### What the task requires
Repeat the records word for word, excluding any picture.

### The data

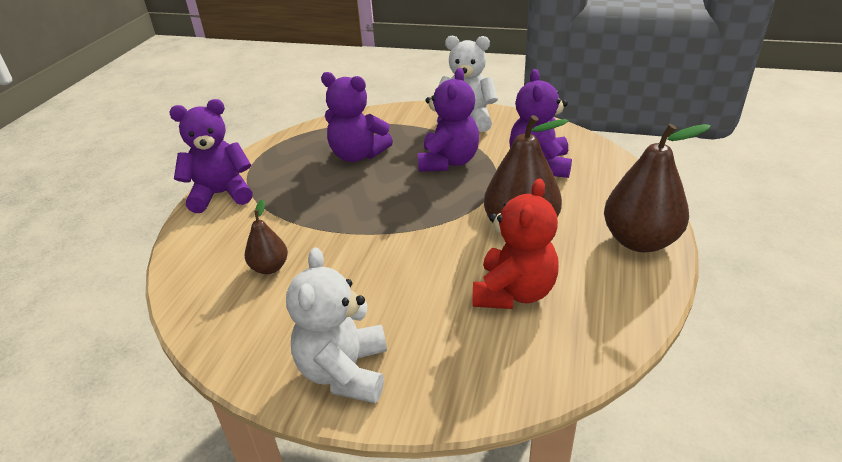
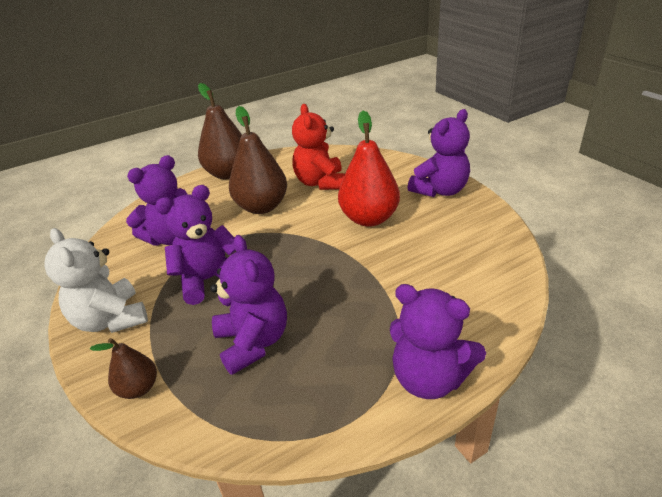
camera: 135 degrees left, 0 degrees up
(270, 268) = (437, 264): brown pear -> brown pear (139, 388)
(344, 372) = (440, 190): white teddy bear -> purple teddy bear
(389, 278) = (369, 218): none -> red pear
(514, 292) = (320, 182): red teddy bear -> red teddy bear turned 75 degrees counterclockwise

### Completed exercise
camera: 135 degrees left, 0 degrees up
(270, 268) = (437, 264): brown pear -> brown pear (139, 388)
(344, 372) = (440, 190): white teddy bear -> purple teddy bear
(389, 278) = (369, 218): none -> red pear
(514, 292) = (320, 182): red teddy bear -> red teddy bear turned 75 degrees counterclockwise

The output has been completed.